• **GIVEN DATA**:
════════
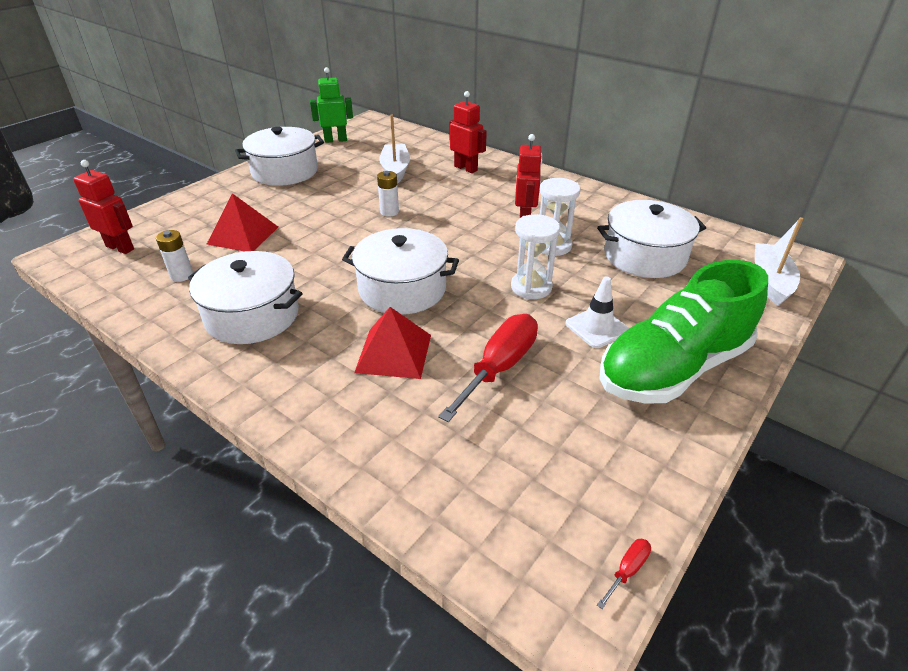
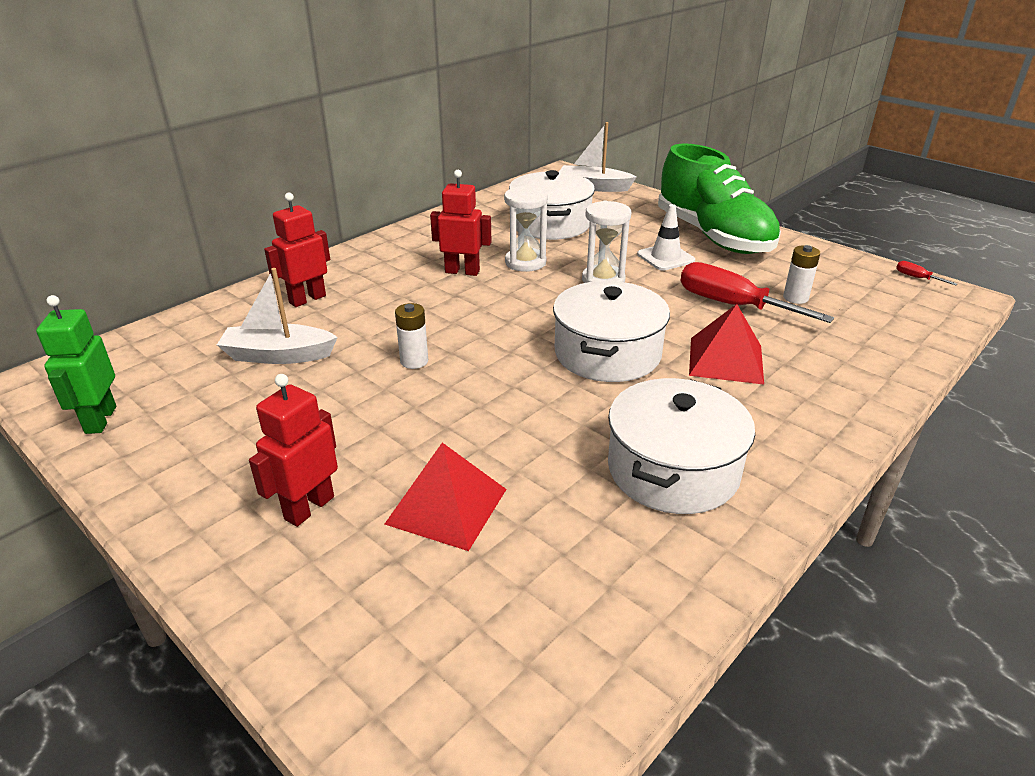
camera: 85 degrees left, 5 degrees down
(120, 247) = (457, 692): red robot -> red robot (309, 508)
(181, 275) = (570, 566): white battery -> white battery (795, 298)
(285, 171) = (207, 477): white pot -> none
════════
• **TO DO**: Return the material exactly as given, apart from the pictures.

• **ANSWER TO THE EXERCISE**:
camera: 85 degrees left, 5 degrees down
(120, 247) = (457, 692): red robot -> red robot (309, 508)
(181, 275) = (570, 566): white battery -> white battery (795, 298)
(285, 171) = (207, 477): white pot -> none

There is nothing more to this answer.